INPUT RECORDS =
Start
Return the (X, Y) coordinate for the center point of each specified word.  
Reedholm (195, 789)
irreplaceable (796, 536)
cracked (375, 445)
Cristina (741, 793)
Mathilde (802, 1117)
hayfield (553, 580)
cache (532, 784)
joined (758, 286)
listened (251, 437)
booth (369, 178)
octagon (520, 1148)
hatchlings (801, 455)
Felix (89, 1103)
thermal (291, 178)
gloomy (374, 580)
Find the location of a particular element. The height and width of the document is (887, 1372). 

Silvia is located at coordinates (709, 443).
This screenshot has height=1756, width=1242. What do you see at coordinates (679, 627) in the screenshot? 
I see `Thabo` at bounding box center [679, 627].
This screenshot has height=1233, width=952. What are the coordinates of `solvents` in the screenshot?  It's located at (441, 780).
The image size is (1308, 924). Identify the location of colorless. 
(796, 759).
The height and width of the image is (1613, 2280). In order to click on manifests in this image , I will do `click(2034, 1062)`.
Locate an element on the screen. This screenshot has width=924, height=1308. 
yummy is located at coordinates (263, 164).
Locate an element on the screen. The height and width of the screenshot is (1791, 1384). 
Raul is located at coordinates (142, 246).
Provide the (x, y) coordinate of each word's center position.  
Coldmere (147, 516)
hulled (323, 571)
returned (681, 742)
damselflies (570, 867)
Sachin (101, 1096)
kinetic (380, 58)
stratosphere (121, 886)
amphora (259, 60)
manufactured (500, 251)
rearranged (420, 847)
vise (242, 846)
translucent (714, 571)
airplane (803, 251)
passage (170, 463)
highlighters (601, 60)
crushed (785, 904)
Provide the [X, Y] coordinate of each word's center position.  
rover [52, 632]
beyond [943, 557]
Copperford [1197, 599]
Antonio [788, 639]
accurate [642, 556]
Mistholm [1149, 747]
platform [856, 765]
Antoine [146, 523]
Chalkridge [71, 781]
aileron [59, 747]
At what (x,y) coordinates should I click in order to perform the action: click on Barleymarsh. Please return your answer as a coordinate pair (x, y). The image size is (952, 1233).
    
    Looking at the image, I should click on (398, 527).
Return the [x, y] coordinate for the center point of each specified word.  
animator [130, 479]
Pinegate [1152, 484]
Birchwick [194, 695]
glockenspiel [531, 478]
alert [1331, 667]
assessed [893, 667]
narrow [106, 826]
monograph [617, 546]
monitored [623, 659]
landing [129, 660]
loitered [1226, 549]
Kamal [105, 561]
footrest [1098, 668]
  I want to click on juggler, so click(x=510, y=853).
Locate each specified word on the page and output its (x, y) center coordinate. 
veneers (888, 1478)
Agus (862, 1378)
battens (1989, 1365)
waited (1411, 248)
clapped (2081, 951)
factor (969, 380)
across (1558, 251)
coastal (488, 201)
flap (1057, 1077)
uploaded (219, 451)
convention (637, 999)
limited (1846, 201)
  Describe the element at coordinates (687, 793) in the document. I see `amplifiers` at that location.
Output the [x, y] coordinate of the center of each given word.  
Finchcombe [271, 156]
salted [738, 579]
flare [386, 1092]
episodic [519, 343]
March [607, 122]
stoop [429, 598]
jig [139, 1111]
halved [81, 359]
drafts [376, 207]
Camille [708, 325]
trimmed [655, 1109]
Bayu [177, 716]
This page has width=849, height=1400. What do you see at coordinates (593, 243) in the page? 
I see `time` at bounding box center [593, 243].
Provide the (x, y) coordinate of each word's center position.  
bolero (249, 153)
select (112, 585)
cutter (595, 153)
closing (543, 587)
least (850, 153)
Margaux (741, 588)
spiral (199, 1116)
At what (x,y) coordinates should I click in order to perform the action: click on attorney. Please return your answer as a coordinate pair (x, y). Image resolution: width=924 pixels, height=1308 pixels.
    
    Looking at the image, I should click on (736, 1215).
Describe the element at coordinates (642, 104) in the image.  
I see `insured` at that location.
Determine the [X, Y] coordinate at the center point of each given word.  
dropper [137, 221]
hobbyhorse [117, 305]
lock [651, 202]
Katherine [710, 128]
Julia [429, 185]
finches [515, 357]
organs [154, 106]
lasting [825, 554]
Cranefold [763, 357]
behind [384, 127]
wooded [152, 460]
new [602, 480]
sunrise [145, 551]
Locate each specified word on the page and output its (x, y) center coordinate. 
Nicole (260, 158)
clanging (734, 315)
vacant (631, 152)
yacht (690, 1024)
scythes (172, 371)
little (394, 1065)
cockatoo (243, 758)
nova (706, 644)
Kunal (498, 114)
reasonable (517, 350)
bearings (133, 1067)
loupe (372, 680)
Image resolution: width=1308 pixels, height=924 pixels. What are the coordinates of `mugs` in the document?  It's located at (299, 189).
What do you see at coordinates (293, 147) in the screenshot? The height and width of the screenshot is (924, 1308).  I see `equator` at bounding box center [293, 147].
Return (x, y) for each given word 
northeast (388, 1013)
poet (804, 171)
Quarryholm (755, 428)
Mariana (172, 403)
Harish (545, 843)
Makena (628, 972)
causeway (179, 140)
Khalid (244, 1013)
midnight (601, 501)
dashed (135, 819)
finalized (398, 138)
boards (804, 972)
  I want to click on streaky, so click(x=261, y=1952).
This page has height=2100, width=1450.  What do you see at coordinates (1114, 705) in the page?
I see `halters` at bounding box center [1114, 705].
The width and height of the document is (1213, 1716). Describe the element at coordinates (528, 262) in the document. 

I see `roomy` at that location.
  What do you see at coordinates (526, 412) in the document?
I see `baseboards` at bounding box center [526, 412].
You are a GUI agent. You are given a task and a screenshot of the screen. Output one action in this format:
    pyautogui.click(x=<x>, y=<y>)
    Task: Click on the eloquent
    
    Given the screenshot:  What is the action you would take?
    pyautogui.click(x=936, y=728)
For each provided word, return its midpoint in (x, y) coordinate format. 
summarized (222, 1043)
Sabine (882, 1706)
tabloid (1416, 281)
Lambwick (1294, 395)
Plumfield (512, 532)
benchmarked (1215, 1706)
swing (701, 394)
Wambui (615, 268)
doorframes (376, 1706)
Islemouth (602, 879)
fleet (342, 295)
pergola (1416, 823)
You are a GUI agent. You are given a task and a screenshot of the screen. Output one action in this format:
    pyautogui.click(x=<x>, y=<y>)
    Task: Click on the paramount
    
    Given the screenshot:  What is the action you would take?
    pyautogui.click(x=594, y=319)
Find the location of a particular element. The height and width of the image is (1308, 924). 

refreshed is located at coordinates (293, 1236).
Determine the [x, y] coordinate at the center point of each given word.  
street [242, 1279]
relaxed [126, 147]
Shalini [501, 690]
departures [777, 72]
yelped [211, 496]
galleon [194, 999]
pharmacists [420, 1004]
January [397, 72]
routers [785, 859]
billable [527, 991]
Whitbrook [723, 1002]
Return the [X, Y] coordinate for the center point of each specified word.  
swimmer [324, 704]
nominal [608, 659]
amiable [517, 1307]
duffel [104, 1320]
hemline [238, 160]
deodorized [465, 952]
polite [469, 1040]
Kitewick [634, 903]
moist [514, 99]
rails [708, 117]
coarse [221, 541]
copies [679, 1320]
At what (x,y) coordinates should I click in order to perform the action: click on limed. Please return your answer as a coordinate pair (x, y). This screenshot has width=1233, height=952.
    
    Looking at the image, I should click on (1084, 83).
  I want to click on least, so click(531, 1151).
End
PROBLEM TO SOLVE = Write out the items unchanged, starting at the line that contains "moist [514, 99]" and ending at the last line of the items.

COMPLETE ANSWER =
moist [514, 99]
rails [708, 117]
coarse [221, 541]
copies [679, 1320]
At what (x,y) coordinates should I click in order to perform the action: click on limed. Please return your answer as a coordinate pair (x, y). This screenshot has width=1233, height=952.
    
    Looking at the image, I should click on (1084, 83).
  I want to click on least, so click(531, 1151).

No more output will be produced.